Task statement => Restate the entries below exactly, and keep all images out of the answer.
++++++++++++++++++++
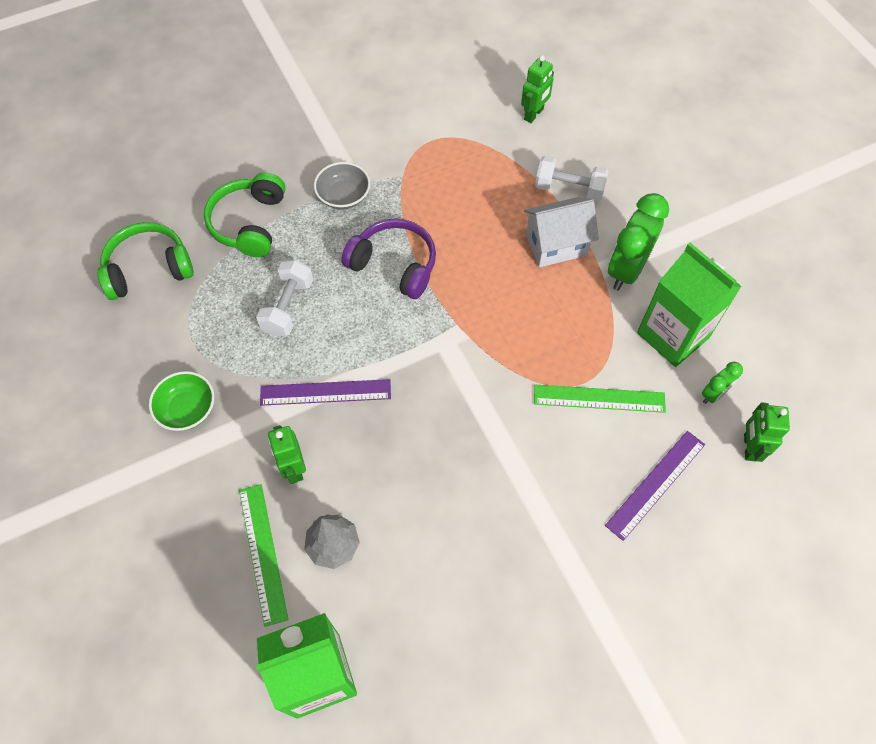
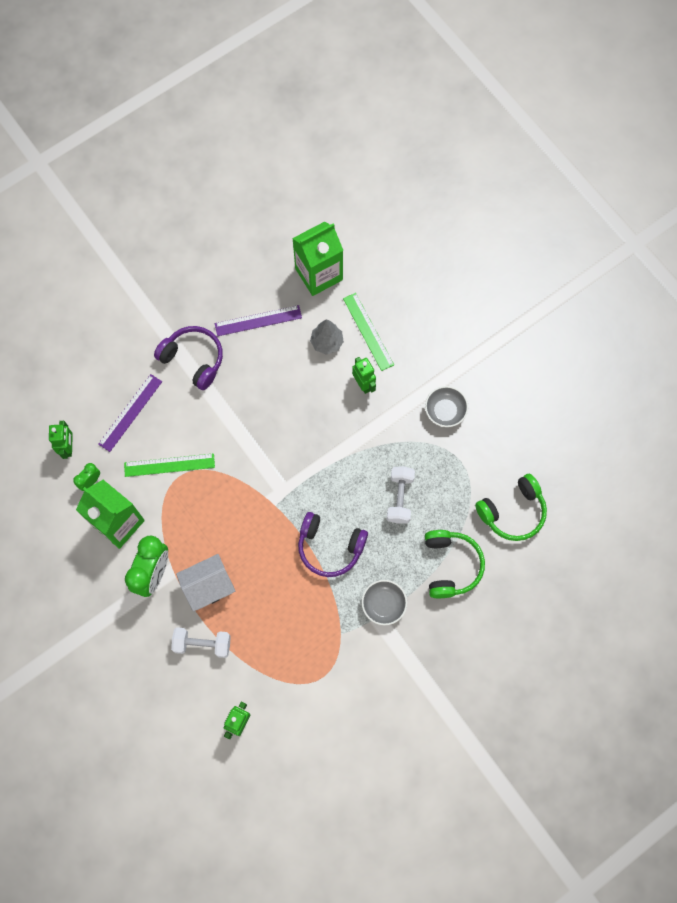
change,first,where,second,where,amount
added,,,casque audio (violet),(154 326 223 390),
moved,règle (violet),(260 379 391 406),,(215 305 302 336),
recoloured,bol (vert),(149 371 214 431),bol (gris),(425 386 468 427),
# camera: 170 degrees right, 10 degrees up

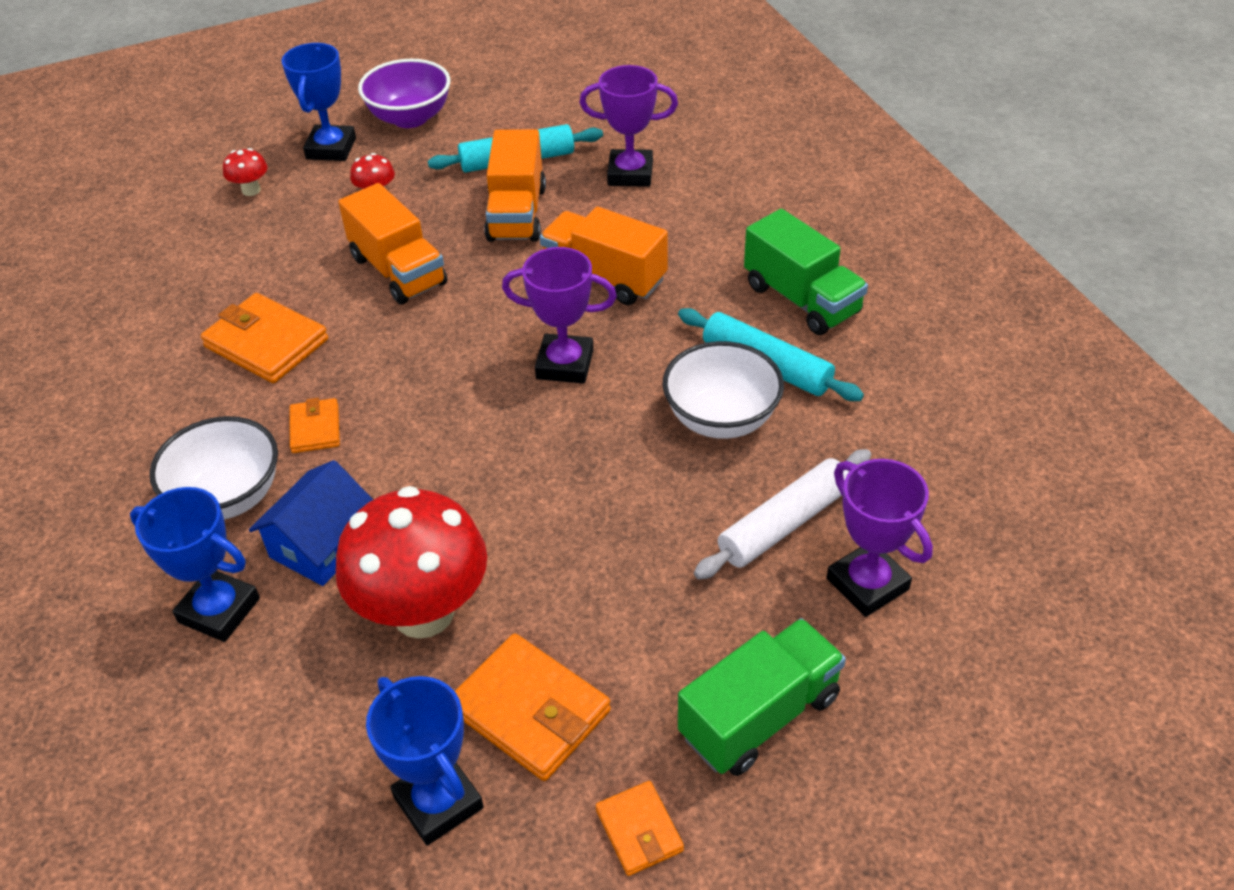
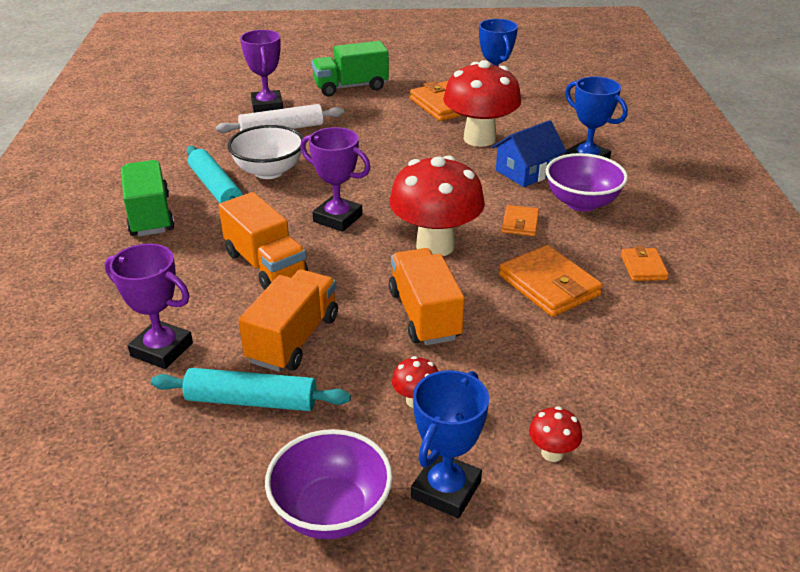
change,first,where,second,where,amount
added,,,champignon (rouge),(389 155 485 256),
moved,portefeuille (orange),(596 781 684 876),,(621 246 669 281),
recoloured,bol (blanc),(149 416 278 520),bol (violet),(546 153 628 212),
# camera: 160 degrees left, 10 degrees down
++++++++++++++++++++
Solution =>
change,first,where,second,where,amount
added,,,casque audio (violet),(154 326 223 390),
moved,règle (violet),(260 379 391 406),,(215 305 302 336),
recoloured,bol (vert),(149 371 214 431),bol (gris),(425 386 468 427),
# camera: 170 degrees right, 10 degrees up

change,first,where,second,where,amount
added,,,champignon (rouge),(389 155 485 256),
moved,portefeuille (orange),(596 781 684 876),,(621 246 669 281),
recoloured,bol (blanc),(149 416 278 520),bol (violet),(546 153 628 212),
# camera: 160 degrees left, 10 degrees down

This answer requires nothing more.